- [Work order] Please reproduce each line of the data below exactly as shown.

____ Records shown

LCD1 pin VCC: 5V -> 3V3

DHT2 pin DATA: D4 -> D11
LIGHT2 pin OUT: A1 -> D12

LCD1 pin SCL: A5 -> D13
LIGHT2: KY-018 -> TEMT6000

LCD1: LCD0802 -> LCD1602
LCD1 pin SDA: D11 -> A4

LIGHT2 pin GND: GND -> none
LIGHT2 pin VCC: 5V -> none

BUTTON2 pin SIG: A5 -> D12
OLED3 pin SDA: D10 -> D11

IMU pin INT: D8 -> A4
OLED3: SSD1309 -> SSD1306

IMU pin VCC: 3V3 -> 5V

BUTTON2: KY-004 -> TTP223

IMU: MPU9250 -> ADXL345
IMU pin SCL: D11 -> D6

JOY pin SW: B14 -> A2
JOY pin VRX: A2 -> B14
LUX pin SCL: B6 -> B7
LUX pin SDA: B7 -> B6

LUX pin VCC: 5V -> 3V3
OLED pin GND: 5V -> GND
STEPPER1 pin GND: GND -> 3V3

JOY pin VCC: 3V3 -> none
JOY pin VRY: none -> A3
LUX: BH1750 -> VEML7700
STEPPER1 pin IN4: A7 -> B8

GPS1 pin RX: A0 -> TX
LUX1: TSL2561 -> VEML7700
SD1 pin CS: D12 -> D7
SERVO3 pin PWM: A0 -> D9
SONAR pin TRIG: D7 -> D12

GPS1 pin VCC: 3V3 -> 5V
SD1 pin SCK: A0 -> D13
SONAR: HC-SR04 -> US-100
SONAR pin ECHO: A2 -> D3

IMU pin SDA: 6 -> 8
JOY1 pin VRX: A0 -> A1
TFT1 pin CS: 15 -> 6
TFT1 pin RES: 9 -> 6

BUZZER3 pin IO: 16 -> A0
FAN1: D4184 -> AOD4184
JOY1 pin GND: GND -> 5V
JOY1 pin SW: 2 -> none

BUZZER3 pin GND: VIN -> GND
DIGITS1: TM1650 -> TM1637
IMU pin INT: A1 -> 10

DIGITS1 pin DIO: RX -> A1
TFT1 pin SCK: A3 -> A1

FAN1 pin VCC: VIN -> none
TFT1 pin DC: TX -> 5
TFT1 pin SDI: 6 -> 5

________

- [Response]
LCD1 pin VCC: 5V -> 3V3

DHT2 pin DATA: D4 -> D11
LIGHT2 pin OUT: A1 -> D12

LCD1 pin SCL: A5 -> D13
LIGHT2: KY-018 -> TEMT6000

LCD1: LCD0802 -> LCD1602
LCD1 pin SDA: D11 -> A4

LIGHT2 pin GND: GND -> none
LIGHT2 pin VCC: 5V -> none

BUTTON2 pin SIG: A5 -> D12
OLED3 pin SDA: D10 -> D11

IMU pin INT: D8 -> A4
OLED3: SSD1309 -> SSD1306

IMU pin VCC: 3V3 -> 5V

BUTTON2: KY-004 -> TTP223

IMU: MPU9250 -> ADXL345
IMU pin SCL: D11 -> D6

JOY pin SW: B14 -> A2
JOY pin VRX: A2 -> B14
LUX pin SCL: B6 -> B7
LUX pin SDA: B7 -> B6

LUX pin VCC: 5V -> 3V3
OLED pin GND: 5V -> GND
STEPPER1 pin GND: GND -> 3V3

JOY pin VCC: 3V3 -> none
JOY pin VRY: none -> A3
LUX: BH1750 -> VEML7700
STEPPER1 pin IN4: A7 -> B8

GPS1 pin RX: A0 -> TX
LUX1: TSL2561 -> VEML7700
SD1 pin CS: D12 -> D7
SERVO3 pin PWM: A0 -> D9
SONAR pin TRIG: D7 -> D12

GPS1 pin VCC: 3V3 -> 5V
SD1 pin SCK: A0 -> D13
SONAR: HC-SR04 -> US-100
SONAR pin ECHO: A2 -> D3

IMU pin SDA: 6 -> 8
JOY1 pin VRX: A0 -> A1
TFT1 pin CS: 15 -> 6
TFT1 pin RES: 9 -> 6

BUZZER3 pin IO: 16 -> A0
FAN1: D4184 -> AOD4184
JOY1 pin GND: GND -> 5V
JOY1 pin SW: 2 -> none

BUZZER3 pin GND: VIN -> GND
DIGITS1: TM1650 -> TM1637
IMU pin INT: A1 -> 10

DIGITS1 pin DIO: RX -> A1
TFT1 pin SCK: A3 -> A1

FAN1 pin VCC: VIN -> none
TFT1 pin DC: TX -> 5
TFT1 pin SDI: 6 -> 5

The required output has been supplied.